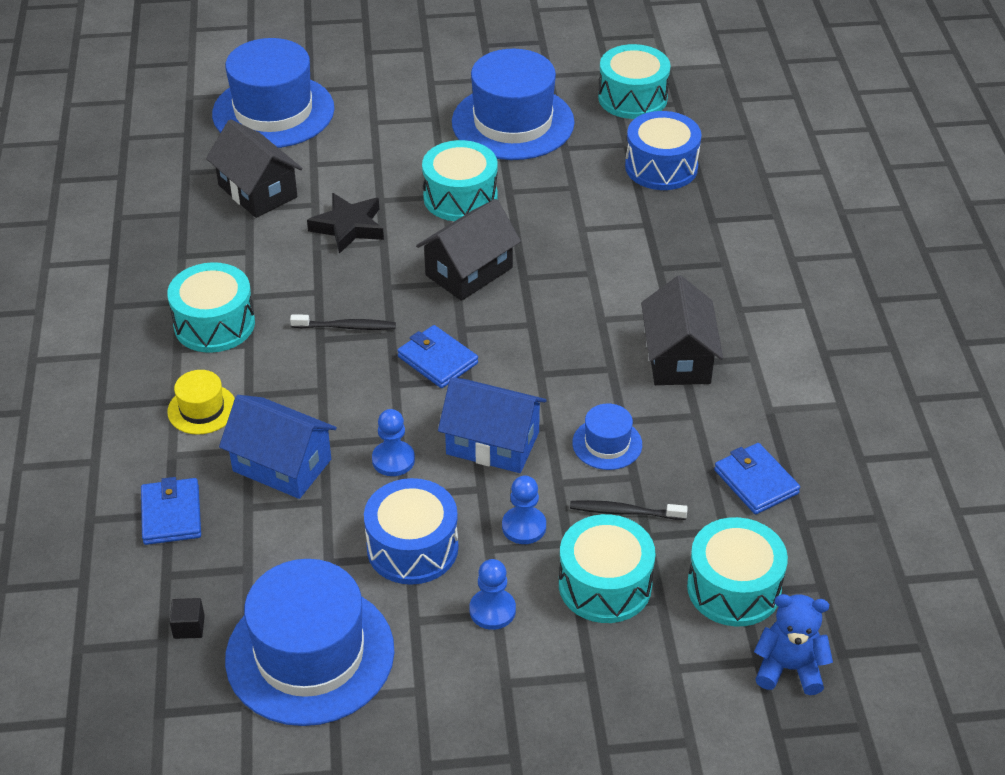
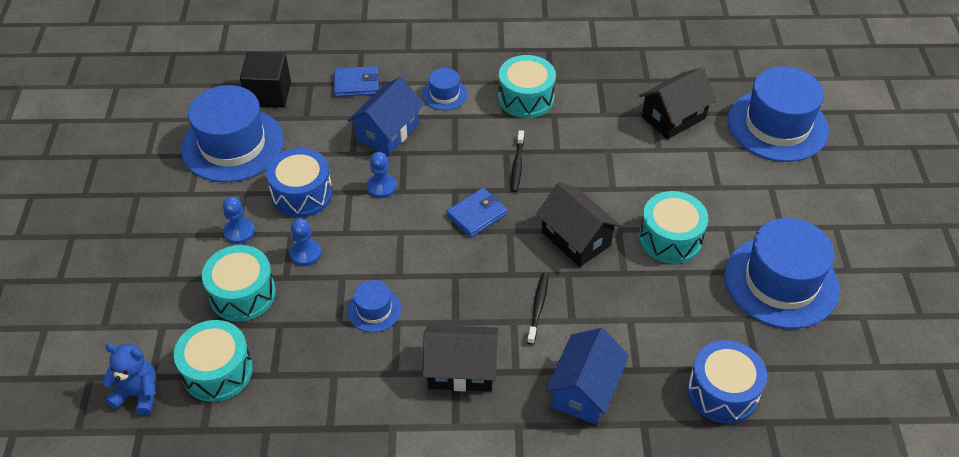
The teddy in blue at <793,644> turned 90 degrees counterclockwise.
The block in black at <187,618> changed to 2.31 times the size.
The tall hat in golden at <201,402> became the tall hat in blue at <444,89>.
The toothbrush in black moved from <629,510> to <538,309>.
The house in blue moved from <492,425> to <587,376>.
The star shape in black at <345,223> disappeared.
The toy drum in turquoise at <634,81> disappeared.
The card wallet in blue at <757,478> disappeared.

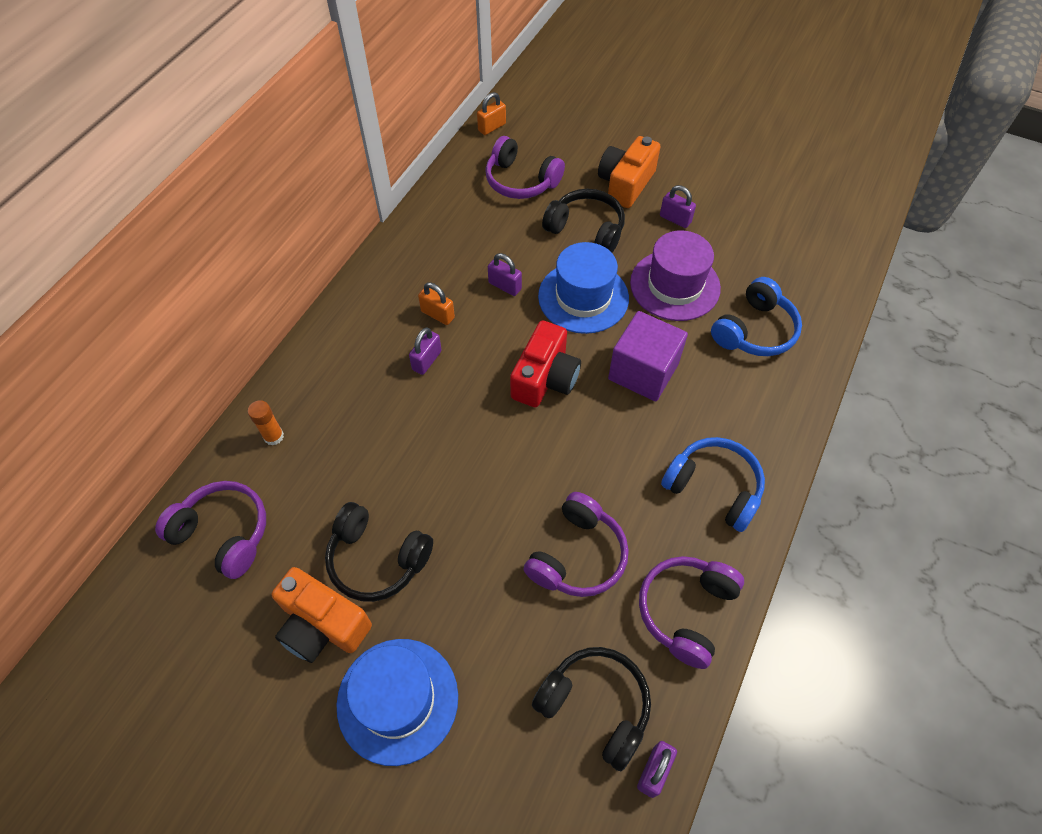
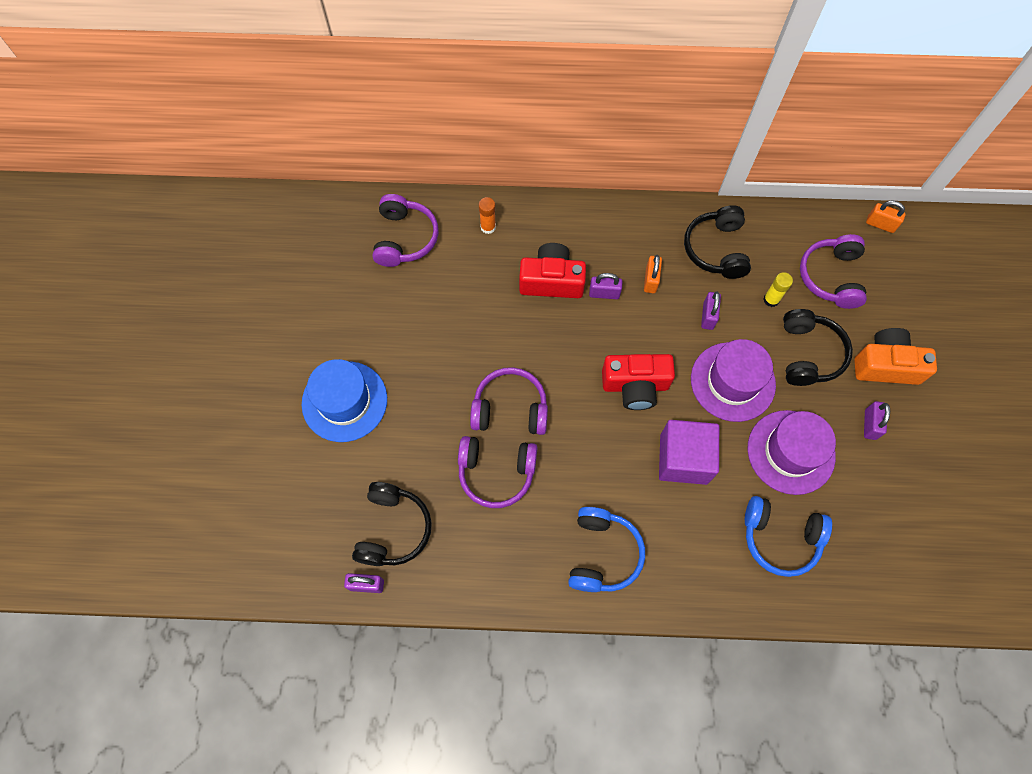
The over-ear headphones in royal purple moved from <691,612> to <509,401>.
The camera in red at <552,270> appeared.
The over-ear headphones in black moved from <379,552> to <717,242>.
The tall hat in blue at <583,288> became the tall hat in royal purple at <733,380>.
The stick of glue in golden at <778,289> appeared.
The camera in bright orange at <322,615> disappeared.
——
### TASK OBJECTIVE
Print the complete listing exactly, apart from any pictures.

### EXERCISE ANSWER
The teddy in blue at <793,644> turned 90 degrees counterclockwise.
The block in black at <187,618> changed to 2.31 times the size.
The tall hat in golden at <201,402> became the tall hat in blue at <444,89>.
The toothbrush in black moved from <629,510> to <538,309>.
The house in blue moved from <492,425> to <587,376>.
The star shape in black at <345,223> disappeared.
The toy drum in turquoise at <634,81> disappeared.
The card wallet in blue at <757,478> disappeared.

The over-ear headphones in royal purple moved from <691,612> to <509,401>.
The camera in red at <552,270> appeared.
The over-ear headphones in black moved from <379,552> to <717,242>.
The tall hat in blue at <583,288> became the tall hat in royal purple at <733,380>.
The stick of glue in golden at <778,289> appeared.
The camera in bright orange at <322,615> disappeared.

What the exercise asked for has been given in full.